What to do.
Once you find the line containing "IC1 pin in-: VN -> GND" in the data below, copy it and each following line exactly, up to and including the line containing "C7: 1nF (VI, VX) -> 3.3nF (VI, VX)", and nothing else.

[[ Data section open ]]

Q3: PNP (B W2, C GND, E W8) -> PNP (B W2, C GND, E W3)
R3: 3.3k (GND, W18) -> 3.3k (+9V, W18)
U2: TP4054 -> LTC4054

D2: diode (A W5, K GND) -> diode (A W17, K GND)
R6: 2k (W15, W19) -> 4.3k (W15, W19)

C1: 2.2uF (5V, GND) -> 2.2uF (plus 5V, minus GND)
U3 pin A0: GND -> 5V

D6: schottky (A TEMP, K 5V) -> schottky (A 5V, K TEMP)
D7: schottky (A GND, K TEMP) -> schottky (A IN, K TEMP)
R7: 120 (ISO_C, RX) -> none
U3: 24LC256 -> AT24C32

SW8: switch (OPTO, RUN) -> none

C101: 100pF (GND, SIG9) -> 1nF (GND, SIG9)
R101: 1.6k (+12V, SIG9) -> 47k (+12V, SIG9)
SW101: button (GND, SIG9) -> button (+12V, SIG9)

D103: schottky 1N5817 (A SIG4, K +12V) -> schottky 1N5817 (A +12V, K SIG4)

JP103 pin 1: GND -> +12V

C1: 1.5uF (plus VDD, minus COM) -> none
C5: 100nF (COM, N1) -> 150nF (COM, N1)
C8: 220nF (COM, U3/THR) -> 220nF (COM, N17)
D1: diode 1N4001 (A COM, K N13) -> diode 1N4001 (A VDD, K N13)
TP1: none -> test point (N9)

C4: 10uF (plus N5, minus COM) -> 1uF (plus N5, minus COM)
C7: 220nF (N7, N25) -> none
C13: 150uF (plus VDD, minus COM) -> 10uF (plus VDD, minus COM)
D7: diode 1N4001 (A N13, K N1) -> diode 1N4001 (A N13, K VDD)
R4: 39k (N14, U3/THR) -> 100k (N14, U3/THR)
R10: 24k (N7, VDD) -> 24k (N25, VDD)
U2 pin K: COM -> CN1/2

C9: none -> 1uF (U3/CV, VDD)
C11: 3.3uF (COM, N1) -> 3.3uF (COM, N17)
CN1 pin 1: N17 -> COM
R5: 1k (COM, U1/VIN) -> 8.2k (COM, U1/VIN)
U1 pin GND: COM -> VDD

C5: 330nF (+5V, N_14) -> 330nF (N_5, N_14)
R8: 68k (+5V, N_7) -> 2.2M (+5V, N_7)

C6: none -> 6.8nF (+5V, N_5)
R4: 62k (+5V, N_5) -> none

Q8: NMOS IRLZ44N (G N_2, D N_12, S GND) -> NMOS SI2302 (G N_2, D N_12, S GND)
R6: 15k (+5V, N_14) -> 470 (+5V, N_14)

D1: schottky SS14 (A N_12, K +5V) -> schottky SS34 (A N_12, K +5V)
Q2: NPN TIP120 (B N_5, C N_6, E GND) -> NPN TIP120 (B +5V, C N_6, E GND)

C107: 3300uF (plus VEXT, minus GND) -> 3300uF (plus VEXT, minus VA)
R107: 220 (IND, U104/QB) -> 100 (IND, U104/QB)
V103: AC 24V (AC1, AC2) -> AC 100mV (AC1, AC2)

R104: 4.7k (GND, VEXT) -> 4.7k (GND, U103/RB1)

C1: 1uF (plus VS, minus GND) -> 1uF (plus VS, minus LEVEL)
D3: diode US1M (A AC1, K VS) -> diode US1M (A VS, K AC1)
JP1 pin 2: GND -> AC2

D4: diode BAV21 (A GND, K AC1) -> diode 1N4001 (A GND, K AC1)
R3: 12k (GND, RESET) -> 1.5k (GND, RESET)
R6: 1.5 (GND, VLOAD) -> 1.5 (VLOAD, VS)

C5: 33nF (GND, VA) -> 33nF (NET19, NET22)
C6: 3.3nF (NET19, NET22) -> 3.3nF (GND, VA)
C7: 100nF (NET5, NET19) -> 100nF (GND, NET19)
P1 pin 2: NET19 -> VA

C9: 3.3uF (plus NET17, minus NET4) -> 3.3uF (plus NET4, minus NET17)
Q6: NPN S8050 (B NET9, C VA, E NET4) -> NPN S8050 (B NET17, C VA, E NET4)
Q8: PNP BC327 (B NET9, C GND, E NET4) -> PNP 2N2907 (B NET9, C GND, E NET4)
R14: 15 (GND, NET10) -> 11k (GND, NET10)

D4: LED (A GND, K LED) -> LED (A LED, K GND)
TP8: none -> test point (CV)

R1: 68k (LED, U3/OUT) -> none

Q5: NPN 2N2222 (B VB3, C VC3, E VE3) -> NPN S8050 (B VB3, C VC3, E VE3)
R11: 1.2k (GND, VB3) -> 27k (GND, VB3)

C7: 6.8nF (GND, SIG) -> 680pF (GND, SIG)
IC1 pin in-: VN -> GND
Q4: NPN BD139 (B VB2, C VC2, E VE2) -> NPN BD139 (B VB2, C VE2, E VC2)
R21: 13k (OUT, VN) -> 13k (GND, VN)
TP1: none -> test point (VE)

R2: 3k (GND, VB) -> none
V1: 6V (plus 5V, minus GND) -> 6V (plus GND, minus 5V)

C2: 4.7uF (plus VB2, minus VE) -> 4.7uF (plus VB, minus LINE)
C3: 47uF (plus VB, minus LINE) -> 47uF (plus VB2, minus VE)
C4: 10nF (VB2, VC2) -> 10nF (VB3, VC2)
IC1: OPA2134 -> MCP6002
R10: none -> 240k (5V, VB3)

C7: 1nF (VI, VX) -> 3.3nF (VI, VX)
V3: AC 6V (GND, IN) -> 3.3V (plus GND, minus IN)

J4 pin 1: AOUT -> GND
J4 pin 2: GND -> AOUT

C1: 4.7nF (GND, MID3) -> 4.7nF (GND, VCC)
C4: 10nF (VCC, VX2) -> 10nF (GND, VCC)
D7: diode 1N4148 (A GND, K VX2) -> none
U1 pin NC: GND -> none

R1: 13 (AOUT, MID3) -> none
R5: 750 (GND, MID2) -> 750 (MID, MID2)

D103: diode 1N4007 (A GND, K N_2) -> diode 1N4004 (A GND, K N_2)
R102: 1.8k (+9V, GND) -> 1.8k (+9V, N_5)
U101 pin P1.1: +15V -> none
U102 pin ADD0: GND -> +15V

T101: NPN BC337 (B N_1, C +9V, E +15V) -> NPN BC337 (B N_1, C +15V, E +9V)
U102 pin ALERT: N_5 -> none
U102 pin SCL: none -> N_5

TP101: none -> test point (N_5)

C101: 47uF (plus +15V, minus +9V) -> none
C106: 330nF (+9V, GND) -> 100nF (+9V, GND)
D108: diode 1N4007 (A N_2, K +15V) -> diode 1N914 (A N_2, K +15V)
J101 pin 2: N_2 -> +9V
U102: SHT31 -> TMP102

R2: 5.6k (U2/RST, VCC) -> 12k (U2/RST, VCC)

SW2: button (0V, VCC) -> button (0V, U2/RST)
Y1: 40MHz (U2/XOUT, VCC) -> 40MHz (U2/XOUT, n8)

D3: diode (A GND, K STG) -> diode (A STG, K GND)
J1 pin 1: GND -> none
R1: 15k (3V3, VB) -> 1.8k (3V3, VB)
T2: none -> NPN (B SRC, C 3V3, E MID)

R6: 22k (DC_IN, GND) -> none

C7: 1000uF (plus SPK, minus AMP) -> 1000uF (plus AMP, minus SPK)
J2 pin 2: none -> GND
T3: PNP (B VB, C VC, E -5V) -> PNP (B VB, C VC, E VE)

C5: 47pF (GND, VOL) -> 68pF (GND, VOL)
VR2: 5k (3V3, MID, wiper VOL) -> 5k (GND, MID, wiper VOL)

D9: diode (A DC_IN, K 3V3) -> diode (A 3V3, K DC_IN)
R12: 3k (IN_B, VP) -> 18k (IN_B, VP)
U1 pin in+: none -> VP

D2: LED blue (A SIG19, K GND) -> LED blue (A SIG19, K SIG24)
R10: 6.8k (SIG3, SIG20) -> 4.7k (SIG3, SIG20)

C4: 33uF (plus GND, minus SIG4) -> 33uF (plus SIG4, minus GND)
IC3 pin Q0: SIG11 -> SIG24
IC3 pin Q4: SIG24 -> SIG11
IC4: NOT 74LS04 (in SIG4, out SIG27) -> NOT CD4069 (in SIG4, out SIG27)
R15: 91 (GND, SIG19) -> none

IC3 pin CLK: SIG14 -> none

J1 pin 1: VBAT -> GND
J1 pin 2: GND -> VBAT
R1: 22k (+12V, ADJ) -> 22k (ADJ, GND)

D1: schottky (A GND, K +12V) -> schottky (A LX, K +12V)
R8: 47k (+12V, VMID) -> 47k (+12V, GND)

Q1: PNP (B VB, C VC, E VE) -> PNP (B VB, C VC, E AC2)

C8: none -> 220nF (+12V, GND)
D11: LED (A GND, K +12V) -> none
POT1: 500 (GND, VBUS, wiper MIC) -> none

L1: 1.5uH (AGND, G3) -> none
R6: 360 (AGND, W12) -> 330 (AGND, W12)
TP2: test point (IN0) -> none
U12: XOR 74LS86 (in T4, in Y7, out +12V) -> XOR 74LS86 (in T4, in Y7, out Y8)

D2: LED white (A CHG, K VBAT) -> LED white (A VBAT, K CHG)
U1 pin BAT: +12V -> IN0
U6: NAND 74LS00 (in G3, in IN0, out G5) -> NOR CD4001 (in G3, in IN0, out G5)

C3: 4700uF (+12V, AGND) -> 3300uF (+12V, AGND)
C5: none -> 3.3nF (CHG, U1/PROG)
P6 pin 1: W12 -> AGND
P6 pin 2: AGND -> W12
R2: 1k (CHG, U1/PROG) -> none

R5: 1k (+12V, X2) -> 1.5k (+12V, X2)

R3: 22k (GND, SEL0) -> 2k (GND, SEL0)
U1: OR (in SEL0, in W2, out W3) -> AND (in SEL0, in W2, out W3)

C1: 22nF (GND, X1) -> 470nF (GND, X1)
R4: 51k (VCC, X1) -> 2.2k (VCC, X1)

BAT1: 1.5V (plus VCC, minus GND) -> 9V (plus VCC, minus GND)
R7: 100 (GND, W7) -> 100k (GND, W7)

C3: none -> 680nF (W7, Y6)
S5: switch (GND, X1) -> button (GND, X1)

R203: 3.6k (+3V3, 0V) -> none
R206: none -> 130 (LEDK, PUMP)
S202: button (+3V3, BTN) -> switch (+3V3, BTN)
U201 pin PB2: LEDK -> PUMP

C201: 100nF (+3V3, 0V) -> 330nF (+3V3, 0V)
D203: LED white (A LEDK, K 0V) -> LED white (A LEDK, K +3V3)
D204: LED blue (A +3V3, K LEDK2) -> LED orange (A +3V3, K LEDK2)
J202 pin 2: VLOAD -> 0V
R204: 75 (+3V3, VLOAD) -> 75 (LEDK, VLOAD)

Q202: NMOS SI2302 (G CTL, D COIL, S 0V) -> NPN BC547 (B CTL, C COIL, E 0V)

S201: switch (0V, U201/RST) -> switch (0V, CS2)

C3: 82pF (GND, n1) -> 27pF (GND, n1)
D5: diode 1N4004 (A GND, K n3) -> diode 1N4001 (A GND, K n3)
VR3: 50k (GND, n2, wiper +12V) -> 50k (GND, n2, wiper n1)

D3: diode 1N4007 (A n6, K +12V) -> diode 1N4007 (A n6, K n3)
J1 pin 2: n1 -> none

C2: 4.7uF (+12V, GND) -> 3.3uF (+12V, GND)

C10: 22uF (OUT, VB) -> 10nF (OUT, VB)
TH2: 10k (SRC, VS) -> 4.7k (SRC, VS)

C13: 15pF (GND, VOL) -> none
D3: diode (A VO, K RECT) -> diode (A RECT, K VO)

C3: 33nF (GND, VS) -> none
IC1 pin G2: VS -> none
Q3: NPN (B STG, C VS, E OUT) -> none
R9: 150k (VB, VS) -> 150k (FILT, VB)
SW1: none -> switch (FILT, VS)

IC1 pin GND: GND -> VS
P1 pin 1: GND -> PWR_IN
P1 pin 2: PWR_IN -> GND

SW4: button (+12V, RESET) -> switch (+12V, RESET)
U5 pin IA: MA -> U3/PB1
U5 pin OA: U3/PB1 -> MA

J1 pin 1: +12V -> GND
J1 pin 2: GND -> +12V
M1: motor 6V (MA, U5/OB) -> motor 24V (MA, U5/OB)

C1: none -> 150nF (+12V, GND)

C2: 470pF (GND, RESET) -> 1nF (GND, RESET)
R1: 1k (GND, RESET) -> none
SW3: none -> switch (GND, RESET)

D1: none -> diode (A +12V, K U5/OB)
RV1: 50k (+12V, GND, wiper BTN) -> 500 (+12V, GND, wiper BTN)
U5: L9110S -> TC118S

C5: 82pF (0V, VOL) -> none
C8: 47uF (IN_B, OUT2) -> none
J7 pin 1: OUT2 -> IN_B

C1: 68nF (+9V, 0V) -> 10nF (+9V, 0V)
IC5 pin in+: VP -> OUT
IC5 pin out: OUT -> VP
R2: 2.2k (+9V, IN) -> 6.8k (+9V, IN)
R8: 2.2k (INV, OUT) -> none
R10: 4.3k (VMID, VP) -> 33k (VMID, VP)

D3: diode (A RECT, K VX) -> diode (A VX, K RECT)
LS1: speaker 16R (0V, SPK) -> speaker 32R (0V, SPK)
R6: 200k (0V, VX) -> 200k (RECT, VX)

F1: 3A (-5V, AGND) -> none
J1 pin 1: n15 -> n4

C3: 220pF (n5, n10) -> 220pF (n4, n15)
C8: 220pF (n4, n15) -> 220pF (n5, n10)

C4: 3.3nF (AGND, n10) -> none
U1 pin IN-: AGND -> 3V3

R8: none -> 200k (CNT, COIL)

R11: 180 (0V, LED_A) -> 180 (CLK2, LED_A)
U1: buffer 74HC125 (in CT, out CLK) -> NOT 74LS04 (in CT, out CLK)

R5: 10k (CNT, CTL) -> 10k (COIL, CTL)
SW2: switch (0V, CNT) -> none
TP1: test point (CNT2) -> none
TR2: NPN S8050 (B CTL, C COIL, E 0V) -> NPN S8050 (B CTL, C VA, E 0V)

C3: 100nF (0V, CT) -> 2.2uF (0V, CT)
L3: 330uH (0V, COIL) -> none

[[ Data section closed ]]

Solution.
IC1 pin in-: VN -> GND
Q4: NPN BD139 (B VB2, C VC2, E VE2) -> NPN BD139 (B VB2, C VE2, E VC2)
R21: 13k (OUT, VN) -> 13k (GND, VN)
TP1: none -> test point (VE)

R2: 3k (GND, VB) -> none
V1: 6V (plus 5V, minus GND) -> 6V (plus GND, minus 5V)

C2: 4.7uF (plus VB2, minus VE) -> 4.7uF (plus VB, minus LINE)
C3: 47uF (plus VB, minus LINE) -> 47uF (plus VB2, minus VE)
C4: 10nF (VB2, VC2) -> 10nF (VB3, VC2)
IC1: OPA2134 -> MCP6002
R10: none -> 240k (5V, VB3)

C7: 1nF (VI, VX) -> 3.3nF (VI, VX)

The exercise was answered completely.